-- TASK GOAL --
Please return the lines below verbatim, beginning at the one that has "R1: 16k (+12V, GND) -> none" and stopping after the one that has "R13: 560 (COM, n12) -> 560 (+5V, COM)", and add no other lines.

-- STUDY MATERIAL --

┌──

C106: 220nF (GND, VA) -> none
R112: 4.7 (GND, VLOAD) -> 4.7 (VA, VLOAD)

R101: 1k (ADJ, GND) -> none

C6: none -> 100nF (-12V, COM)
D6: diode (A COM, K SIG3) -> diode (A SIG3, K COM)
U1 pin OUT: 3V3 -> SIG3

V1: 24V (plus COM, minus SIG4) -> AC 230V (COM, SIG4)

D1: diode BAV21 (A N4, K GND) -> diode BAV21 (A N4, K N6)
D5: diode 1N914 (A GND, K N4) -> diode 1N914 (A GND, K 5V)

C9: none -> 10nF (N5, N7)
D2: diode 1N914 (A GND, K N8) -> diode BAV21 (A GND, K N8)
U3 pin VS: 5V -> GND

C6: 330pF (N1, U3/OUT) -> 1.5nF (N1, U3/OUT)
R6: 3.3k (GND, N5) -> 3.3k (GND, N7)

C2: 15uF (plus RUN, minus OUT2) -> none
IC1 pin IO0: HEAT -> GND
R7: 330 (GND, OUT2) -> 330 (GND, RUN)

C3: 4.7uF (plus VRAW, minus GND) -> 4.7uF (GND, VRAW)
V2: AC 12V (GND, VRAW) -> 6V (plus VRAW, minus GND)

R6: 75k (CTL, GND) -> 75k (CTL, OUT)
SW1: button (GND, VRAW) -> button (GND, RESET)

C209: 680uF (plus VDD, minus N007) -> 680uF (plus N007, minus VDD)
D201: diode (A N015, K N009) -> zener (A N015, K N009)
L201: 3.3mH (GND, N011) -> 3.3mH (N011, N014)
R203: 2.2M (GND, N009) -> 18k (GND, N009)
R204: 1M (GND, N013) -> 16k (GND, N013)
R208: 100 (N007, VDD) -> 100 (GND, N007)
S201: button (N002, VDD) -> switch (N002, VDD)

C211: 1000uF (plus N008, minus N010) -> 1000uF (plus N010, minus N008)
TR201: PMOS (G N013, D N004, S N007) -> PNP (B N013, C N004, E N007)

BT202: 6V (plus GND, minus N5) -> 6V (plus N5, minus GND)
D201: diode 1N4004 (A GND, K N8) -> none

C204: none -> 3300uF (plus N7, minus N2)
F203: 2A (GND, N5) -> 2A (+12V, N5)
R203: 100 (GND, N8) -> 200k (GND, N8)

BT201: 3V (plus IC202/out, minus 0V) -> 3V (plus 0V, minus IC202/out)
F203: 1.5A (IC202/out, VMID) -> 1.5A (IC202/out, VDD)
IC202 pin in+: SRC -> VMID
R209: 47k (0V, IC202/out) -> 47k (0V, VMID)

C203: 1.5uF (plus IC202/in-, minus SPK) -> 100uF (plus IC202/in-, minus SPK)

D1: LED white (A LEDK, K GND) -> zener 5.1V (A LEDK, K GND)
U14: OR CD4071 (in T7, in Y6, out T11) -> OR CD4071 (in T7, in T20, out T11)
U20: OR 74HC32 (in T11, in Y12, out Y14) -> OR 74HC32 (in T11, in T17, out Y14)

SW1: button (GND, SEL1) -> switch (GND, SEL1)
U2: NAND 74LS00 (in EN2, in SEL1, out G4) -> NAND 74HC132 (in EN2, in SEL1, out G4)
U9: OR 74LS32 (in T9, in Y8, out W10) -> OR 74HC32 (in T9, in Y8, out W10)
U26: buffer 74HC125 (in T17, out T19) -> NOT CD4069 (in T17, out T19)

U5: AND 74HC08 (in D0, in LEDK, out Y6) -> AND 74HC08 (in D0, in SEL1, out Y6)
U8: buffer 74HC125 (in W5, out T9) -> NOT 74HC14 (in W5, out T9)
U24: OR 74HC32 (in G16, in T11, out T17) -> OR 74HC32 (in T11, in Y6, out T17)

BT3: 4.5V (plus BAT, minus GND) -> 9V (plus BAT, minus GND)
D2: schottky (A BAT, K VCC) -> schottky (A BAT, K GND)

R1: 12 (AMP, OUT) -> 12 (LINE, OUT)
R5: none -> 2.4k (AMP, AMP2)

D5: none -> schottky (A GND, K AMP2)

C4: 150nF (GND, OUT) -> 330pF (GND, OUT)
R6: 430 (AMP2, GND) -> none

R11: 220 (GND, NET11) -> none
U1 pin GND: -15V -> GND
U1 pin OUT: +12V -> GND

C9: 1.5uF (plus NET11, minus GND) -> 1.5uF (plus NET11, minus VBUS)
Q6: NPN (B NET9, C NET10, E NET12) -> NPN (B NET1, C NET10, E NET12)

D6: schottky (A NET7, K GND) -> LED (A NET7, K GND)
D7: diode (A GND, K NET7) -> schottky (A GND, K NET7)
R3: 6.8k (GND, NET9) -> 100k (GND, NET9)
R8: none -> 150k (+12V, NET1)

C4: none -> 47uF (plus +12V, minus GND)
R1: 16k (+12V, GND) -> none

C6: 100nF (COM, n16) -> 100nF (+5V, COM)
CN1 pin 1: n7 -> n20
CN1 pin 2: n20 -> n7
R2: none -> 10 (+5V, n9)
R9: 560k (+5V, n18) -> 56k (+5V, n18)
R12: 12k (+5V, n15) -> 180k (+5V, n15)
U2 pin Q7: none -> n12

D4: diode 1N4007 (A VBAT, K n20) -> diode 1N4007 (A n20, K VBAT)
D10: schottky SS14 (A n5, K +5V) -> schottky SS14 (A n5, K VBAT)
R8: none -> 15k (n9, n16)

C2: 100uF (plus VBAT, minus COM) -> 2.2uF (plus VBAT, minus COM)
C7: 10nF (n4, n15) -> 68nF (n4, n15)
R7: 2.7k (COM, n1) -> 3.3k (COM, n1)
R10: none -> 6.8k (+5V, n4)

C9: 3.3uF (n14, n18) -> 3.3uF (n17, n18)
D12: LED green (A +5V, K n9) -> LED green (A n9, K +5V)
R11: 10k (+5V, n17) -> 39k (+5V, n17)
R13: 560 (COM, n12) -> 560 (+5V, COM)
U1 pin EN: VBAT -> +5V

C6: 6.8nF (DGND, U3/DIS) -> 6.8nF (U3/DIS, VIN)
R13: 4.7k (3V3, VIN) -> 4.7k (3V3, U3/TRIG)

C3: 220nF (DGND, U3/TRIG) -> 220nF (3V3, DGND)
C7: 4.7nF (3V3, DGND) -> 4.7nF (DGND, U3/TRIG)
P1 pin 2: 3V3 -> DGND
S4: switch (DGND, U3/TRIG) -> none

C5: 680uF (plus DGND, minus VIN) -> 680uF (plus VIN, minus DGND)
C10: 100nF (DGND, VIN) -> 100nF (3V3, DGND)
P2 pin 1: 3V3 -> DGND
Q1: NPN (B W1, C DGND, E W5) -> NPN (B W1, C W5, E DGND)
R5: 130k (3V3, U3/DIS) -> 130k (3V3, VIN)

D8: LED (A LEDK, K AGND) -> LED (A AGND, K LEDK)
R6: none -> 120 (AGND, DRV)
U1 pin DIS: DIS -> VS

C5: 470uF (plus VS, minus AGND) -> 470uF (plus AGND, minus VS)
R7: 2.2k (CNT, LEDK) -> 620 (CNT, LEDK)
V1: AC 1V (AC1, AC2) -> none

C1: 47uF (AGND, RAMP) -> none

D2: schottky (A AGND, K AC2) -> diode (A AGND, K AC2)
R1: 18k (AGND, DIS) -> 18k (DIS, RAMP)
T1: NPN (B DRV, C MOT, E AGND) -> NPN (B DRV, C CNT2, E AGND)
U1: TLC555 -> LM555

└──

-- RESPONSE --
R1: 16k (+12V, GND) -> none

C6: 100nF (COM, n16) -> 100nF (+5V, COM)
CN1 pin 1: n7 -> n20
CN1 pin 2: n20 -> n7
R2: none -> 10 (+5V, n9)
R9: 560k (+5V, n18) -> 56k (+5V, n18)
R12: 12k (+5V, n15) -> 180k (+5V, n15)
U2 pin Q7: none -> n12

D4: diode 1N4007 (A VBAT, K n20) -> diode 1N4007 (A n20, K VBAT)
D10: schottky SS14 (A n5, K +5V) -> schottky SS14 (A n5, K VBAT)
R8: none -> 15k (n9, n16)

C2: 100uF (plus VBAT, minus COM) -> 2.2uF (plus VBAT, minus COM)
C7: 10nF (n4, n15) -> 68nF (n4, n15)
R7: 2.7k (COM, n1) -> 3.3k (COM, n1)
R10: none -> 6.8k (+5V, n4)

C9: 3.3uF (n14, n18) -> 3.3uF (n17, n18)
D12: LED green (A +5V, K n9) -> LED green (A n9, K +5V)
R11: 10k (+5V, n17) -> 39k (+5V, n17)
R13: 560 (COM, n12) -> 560 (+5V, COM)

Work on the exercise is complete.